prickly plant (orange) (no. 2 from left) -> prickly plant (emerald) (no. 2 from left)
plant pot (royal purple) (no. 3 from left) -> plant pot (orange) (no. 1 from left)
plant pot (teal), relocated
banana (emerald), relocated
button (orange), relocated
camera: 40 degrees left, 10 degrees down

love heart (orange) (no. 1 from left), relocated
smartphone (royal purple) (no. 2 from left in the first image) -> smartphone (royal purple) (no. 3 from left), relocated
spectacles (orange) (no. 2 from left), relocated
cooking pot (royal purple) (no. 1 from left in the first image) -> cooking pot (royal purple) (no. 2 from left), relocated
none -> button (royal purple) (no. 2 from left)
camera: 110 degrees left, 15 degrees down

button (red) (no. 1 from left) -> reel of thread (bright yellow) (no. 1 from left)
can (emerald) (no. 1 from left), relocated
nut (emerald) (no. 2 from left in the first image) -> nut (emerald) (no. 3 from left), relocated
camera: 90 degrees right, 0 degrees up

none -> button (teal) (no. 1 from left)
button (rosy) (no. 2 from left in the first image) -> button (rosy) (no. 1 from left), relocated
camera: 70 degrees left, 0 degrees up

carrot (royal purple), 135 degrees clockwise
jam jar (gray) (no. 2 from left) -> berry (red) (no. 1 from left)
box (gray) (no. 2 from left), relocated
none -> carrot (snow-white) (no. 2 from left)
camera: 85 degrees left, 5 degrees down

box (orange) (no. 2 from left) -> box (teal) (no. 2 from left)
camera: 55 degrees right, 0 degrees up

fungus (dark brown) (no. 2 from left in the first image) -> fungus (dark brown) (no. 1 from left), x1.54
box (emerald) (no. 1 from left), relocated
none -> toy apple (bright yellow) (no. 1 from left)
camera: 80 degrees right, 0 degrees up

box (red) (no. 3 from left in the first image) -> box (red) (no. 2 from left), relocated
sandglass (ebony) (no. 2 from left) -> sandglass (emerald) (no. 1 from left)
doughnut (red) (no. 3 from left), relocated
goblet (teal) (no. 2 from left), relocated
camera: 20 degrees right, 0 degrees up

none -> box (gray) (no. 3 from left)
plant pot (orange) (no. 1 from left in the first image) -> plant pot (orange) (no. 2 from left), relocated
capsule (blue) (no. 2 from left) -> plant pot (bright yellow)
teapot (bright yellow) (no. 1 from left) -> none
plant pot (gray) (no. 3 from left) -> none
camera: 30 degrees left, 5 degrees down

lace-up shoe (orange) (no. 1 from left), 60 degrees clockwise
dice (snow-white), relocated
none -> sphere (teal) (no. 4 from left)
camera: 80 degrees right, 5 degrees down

· · · · ·

WHAT THE EXERCISE ASKS: Return a word-for-word copy of the lines above from the one holding "plant pot (teal), relocated" through the one holding "button (orange), relocated", with both of them included and nothing besides.

RESPONSE TO THE EXERCISE:
plant pot (teal), relocated
banana (emerald), relocated
button (orange), relocated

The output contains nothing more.